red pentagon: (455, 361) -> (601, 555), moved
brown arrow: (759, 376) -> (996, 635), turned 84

------------

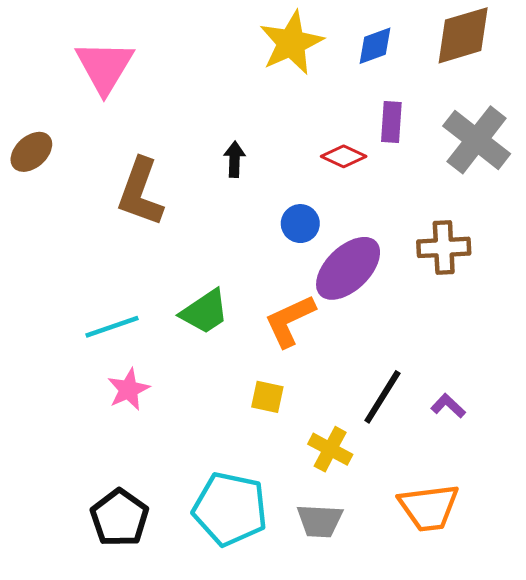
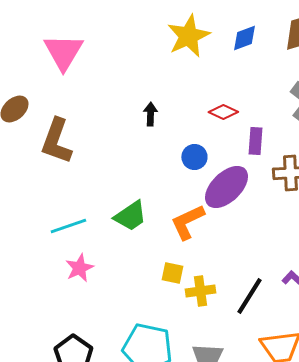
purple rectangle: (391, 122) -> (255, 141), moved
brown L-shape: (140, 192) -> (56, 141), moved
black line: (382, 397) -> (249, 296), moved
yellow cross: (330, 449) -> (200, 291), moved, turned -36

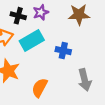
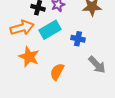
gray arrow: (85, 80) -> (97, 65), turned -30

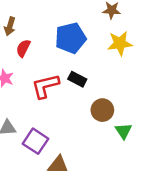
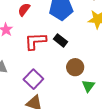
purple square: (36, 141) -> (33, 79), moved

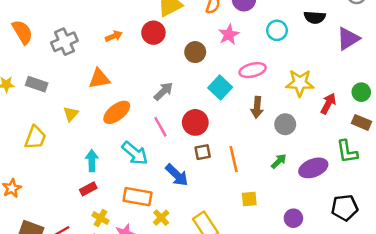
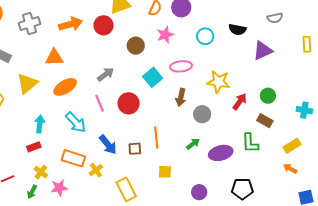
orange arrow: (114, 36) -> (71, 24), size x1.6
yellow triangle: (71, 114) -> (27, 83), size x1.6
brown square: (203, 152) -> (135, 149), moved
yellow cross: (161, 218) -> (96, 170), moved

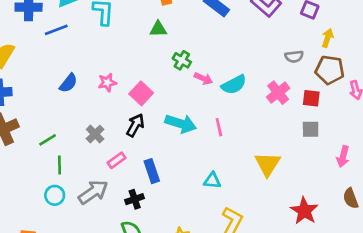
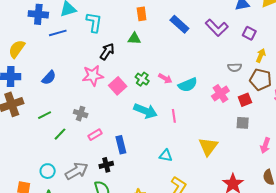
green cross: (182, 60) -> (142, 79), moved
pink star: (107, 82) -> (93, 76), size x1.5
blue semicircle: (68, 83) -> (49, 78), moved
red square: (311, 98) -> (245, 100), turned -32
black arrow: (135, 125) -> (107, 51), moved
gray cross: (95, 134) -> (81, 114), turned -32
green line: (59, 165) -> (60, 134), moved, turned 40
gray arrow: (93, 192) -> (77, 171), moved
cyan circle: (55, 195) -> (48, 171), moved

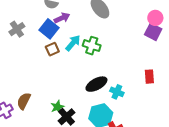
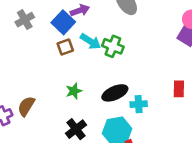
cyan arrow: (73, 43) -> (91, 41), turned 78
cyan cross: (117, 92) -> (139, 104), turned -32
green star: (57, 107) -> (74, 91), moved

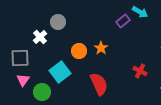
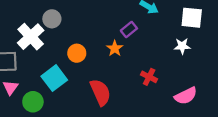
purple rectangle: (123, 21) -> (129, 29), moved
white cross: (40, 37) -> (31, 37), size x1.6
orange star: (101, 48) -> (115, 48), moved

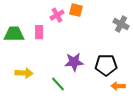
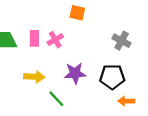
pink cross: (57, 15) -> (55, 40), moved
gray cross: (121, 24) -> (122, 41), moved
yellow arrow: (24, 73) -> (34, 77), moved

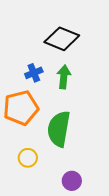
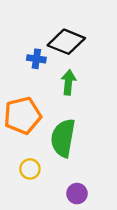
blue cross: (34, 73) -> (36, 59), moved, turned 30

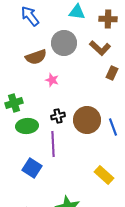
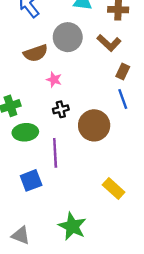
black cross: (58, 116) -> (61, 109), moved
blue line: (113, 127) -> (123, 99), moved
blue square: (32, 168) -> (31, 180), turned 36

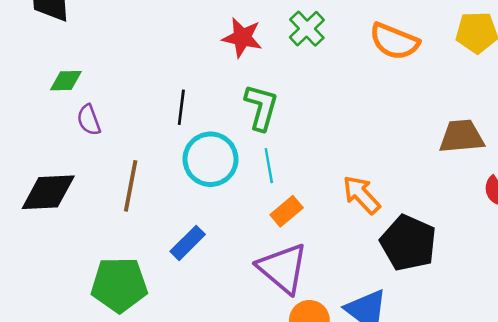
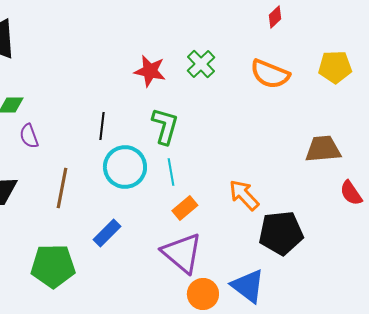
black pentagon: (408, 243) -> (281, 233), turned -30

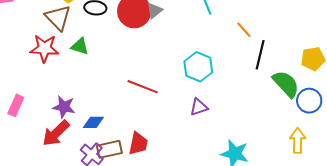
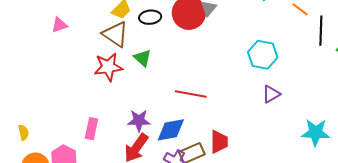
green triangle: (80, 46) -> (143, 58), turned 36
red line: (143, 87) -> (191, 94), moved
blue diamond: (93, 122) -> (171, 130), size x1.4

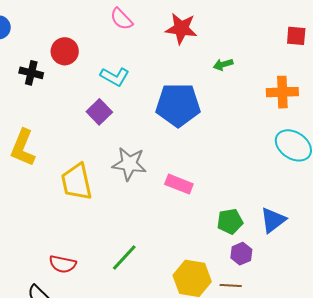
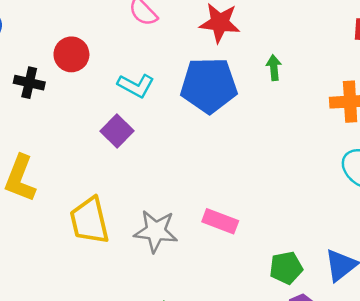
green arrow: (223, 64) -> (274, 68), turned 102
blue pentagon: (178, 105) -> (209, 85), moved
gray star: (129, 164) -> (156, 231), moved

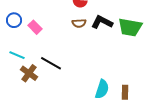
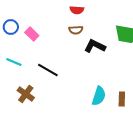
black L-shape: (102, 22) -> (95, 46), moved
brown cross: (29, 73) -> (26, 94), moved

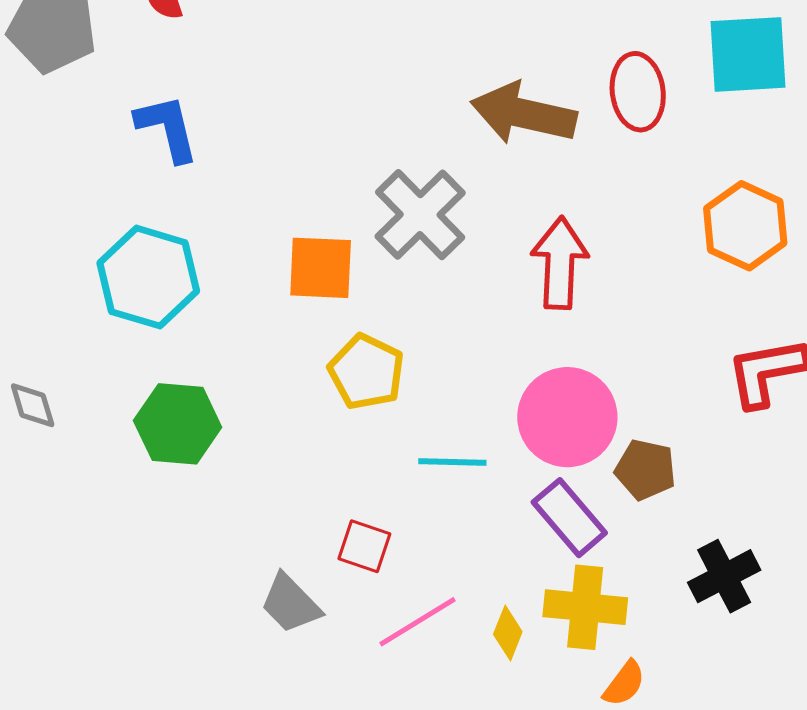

------------

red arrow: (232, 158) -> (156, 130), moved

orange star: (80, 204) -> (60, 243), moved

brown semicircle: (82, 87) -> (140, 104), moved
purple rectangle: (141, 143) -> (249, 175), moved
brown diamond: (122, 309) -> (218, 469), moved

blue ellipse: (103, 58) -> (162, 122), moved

------------

-- Work instructions --
In the material above, the stretch from the line with "green cross: (182, 60) -> (142, 79), moved" through the line with "pink cross: (57, 15) -> (55, 40), moved" is to be given again exactly, minus the pictures.

-- Written response --
green cross: (182, 60) -> (142, 79), moved
pink star: (107, 82) -> (93, 76), size x1.5
blue semicircle: (68, 83) -> (49, 78), moved
red square: (311, 98) -> (245, 100), turned -32
black arrow: (135, 125) -> (107, 51), moved
gray cross: (95, 134) -> (81, 114), turned -32
green line: (59, 165) -> (60, 134), moved, turned 40
gray arrow: (93, 192) -> (77, 171), moved
cyan circle: (55, 195) -> (48, 171), moved

cyan arrow: (73, 43) -> (91, 41), turned 78
cyan cross: (117, 92) -> (139, 104), turned -32
green star: (57, 107) -> (74, 91), moved

purple rectangle: (123, 21) -> (129, 29), moved
white cross: (40, 37) -> (31, 37), size x1.6
orange star: (101, 48) -> (115, 48), moved

pink cross: (57, 15) -> (55, 40), moved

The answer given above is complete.